Task to carry out
When you repeat the records, keep every word exact and drop each picture.
** Opening Raw data block **
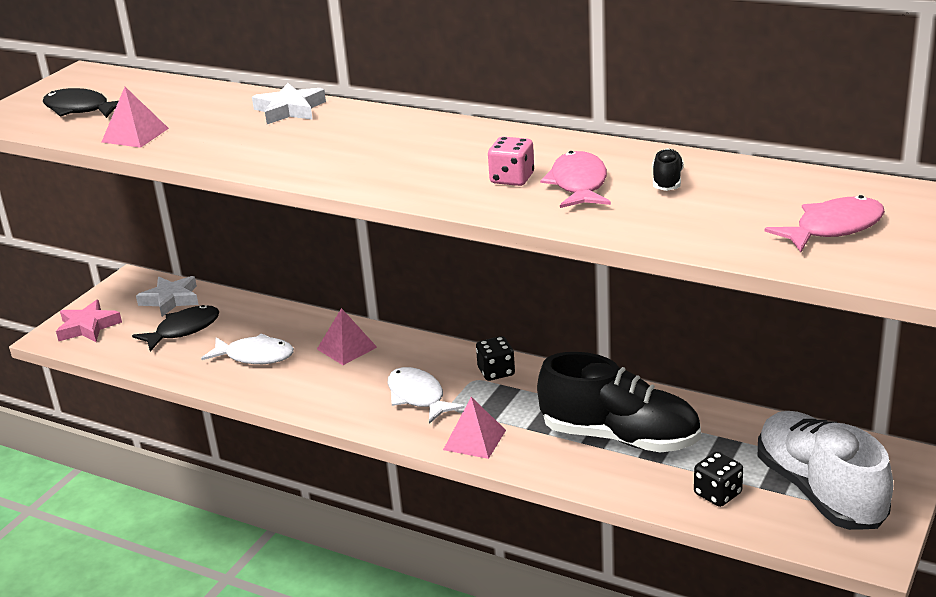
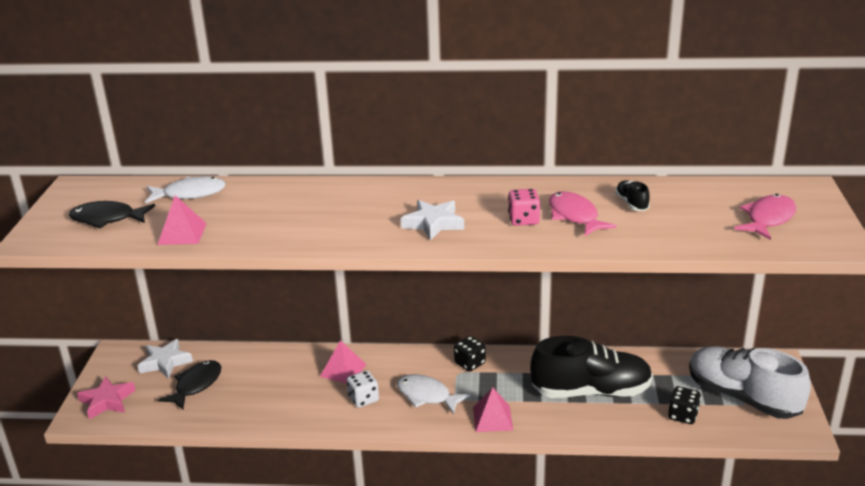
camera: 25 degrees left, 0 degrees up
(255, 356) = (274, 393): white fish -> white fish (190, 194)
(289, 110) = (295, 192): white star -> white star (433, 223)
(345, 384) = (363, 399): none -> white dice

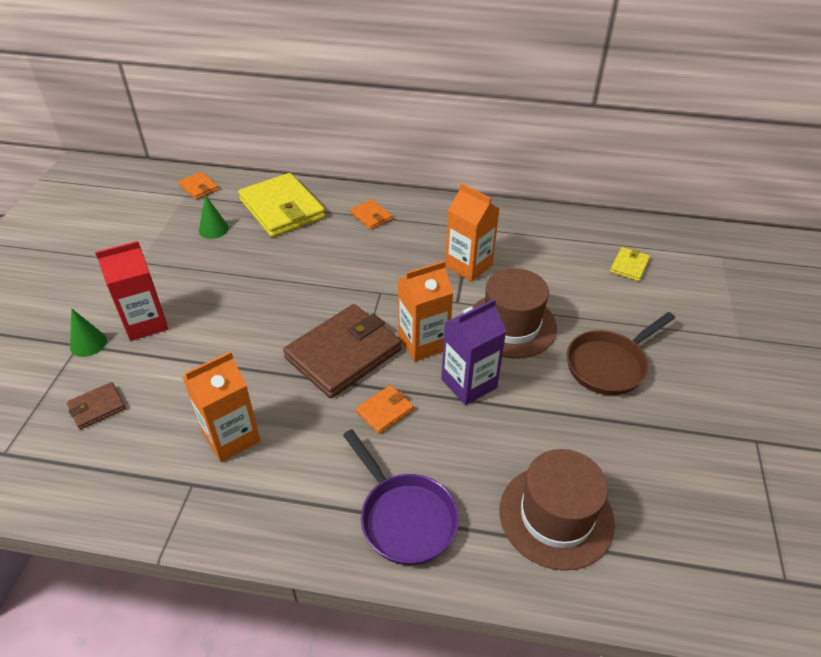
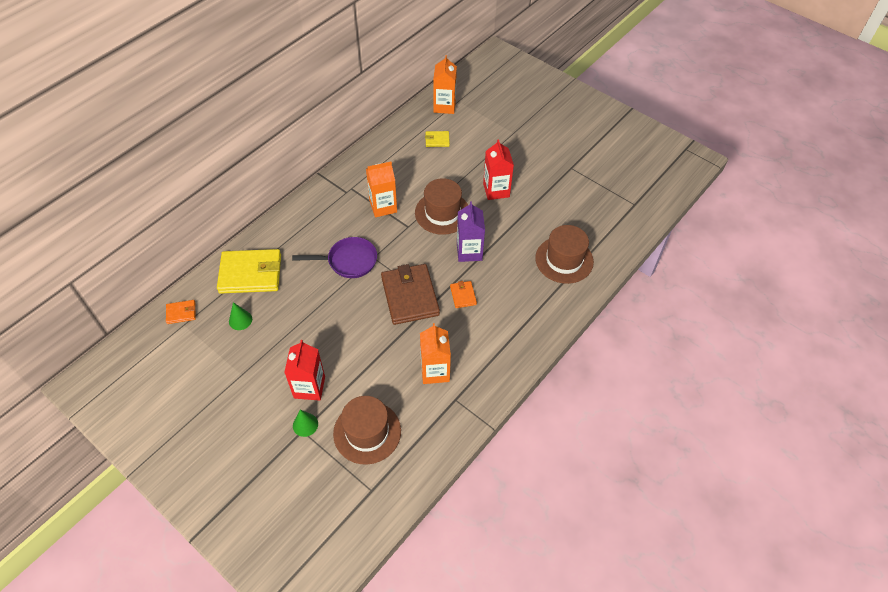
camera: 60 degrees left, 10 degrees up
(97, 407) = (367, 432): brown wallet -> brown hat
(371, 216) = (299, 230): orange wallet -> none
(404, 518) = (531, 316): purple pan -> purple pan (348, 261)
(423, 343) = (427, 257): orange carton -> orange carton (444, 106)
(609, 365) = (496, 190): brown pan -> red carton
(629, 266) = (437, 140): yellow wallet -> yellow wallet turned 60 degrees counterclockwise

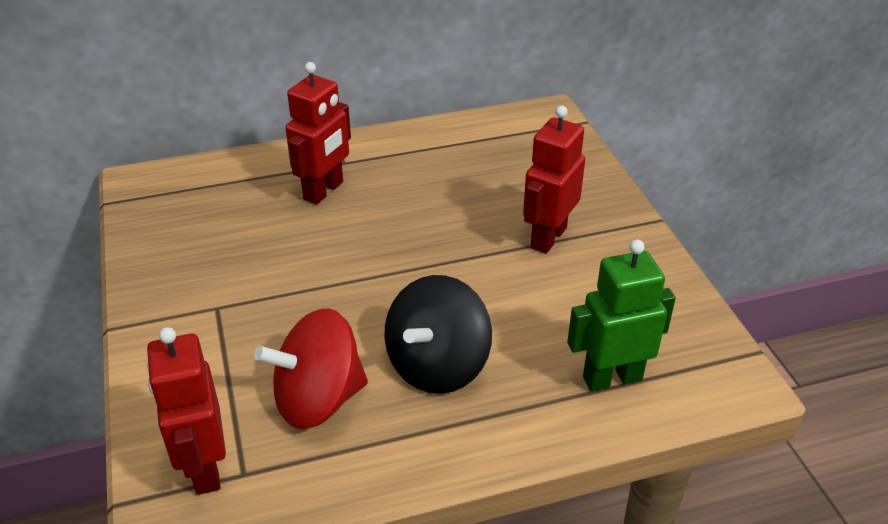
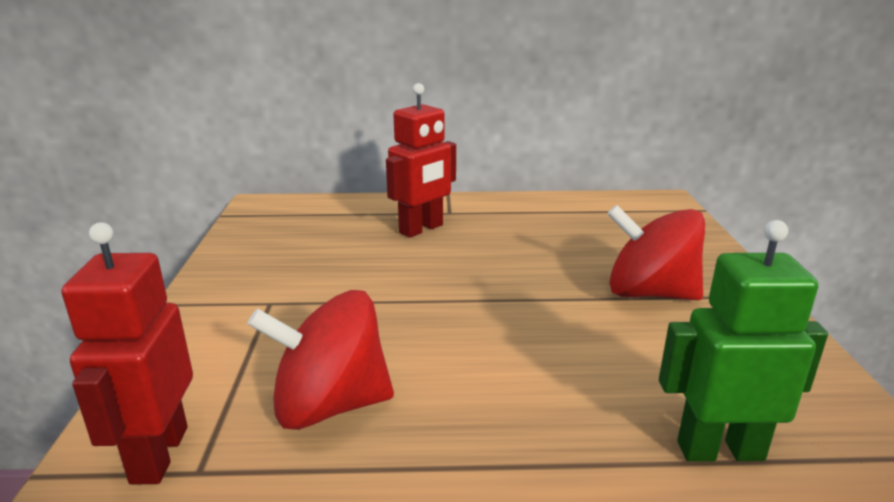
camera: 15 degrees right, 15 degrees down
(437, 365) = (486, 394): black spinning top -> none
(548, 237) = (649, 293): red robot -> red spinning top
** Closing Raw data block **
Expected output
camera: 25 degrees left, 0 degrees up
(255, 356) = (274, 393): white fish -> white fish (190, 194)
(289, 110) = (295, 192): white star -> white star (433, 223)
(345, 384) = (363, 399): none -> white dice

camera: 60 degrees left, 10 degrees up
(97, 407) = (367, 432): brown wallet -> brown hat
(371, 216) = (299, 230): orange wallet -> none
(404, 518) = (531, 316): purple pan -> purple pan (348, 261)
(423, 343) = (427, 257): orange carton -> orange carton (444, 106)
(609, 365) = (496, 190): brown pan -> red carton
(629, 266) = (437, 140): yellow wallet -> yellow wallet turned 60 degrees counterclockwise

camera: 15 degrees right, 15 degrees down
(437, 365) = (486, 394): black spinning top -> none
(548, 237) = (649, 293): red robot -> red spinning top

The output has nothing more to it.